(Object change descriptions)
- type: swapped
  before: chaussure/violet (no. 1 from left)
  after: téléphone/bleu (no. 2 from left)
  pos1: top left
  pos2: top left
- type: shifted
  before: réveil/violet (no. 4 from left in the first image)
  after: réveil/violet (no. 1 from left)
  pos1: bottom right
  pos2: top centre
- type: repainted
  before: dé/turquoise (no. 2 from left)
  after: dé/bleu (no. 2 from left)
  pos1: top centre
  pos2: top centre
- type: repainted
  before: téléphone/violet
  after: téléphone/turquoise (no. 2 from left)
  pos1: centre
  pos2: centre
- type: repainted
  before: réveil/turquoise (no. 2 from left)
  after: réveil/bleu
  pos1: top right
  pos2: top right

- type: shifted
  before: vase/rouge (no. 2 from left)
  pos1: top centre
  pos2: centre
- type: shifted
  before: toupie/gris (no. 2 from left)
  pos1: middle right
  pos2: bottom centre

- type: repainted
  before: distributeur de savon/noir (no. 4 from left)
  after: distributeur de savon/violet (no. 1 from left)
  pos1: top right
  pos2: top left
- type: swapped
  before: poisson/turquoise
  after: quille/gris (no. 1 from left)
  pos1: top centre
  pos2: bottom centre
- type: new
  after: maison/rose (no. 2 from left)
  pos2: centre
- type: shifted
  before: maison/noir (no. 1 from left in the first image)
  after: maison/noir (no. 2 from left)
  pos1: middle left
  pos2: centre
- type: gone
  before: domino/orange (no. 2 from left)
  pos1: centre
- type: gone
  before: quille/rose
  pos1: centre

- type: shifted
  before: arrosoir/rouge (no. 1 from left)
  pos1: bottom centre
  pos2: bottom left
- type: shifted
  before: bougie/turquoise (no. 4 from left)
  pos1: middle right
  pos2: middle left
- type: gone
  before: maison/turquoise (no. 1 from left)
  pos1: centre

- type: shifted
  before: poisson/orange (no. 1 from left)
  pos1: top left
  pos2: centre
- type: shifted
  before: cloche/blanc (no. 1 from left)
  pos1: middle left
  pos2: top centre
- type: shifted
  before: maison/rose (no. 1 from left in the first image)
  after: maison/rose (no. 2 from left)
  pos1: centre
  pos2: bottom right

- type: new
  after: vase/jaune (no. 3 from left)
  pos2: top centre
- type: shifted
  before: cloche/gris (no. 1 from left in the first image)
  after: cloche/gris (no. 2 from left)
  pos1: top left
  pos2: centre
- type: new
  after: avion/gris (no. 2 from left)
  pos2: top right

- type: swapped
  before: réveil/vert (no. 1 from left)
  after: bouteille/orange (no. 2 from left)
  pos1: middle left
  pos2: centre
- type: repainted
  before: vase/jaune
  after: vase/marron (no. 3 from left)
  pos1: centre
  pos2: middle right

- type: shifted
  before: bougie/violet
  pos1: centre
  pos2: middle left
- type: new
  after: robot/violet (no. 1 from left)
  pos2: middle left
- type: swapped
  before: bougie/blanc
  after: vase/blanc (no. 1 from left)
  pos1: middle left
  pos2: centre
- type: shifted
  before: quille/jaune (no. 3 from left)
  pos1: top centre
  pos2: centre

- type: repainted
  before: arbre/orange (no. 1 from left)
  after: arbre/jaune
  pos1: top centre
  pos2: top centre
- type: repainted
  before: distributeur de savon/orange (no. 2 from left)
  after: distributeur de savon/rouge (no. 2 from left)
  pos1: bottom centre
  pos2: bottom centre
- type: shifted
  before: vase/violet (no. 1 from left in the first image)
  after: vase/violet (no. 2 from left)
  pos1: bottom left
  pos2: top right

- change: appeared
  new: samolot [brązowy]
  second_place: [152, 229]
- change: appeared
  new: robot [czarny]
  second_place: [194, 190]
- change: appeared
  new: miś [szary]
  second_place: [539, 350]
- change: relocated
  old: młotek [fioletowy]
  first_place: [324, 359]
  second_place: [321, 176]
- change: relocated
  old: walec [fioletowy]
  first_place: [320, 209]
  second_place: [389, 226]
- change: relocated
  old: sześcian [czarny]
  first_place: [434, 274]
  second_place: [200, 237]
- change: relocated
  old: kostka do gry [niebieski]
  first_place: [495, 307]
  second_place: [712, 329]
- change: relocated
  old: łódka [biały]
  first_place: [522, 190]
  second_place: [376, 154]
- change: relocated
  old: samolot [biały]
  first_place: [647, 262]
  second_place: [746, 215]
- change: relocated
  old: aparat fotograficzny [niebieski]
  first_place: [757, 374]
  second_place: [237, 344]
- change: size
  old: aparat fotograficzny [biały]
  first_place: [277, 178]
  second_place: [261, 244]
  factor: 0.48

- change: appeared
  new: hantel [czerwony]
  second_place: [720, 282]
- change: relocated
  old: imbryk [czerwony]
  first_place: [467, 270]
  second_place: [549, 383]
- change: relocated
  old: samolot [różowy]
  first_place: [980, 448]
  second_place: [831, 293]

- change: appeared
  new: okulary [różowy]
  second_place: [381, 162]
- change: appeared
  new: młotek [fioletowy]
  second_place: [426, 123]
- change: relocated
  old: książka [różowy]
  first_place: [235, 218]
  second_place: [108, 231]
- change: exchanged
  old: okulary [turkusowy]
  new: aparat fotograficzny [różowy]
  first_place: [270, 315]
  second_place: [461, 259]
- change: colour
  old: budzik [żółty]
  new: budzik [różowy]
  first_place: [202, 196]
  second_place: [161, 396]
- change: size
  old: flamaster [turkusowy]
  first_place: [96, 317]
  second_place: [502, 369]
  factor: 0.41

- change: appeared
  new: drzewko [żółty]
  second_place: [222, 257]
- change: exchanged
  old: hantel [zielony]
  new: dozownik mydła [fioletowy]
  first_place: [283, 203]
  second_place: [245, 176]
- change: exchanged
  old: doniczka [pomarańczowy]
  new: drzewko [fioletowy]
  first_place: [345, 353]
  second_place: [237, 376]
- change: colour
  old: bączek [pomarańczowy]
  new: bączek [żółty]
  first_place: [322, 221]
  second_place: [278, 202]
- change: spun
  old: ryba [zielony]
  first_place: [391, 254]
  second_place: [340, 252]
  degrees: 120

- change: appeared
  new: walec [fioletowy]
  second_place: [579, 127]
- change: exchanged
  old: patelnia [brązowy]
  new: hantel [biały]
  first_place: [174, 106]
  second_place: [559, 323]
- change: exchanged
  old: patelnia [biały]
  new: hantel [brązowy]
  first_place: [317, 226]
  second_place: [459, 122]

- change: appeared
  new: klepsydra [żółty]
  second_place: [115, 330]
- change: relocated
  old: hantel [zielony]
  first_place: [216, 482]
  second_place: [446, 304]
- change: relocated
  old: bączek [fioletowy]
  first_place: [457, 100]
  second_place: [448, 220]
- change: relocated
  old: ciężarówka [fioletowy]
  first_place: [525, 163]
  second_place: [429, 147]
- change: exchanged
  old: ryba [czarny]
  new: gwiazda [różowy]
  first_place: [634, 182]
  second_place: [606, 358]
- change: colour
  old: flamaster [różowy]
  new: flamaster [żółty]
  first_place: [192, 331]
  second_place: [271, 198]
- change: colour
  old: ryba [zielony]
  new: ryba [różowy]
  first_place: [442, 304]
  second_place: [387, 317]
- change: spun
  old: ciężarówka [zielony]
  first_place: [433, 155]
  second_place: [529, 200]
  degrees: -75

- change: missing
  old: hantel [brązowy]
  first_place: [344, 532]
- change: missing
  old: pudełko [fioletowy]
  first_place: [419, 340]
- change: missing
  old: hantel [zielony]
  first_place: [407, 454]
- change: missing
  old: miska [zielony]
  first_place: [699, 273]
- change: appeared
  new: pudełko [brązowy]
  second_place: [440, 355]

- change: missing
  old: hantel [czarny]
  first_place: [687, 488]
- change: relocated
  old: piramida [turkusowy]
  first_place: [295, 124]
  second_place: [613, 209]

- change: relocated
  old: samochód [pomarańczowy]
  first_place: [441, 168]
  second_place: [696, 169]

**EXERCISE**
The answer must consist of every line from the data that contains the word "niebieski".

**RESULT OF THE TASK**
  old: kostka do gry [niebieski]
  old: aparat fotograficzny [niebieski]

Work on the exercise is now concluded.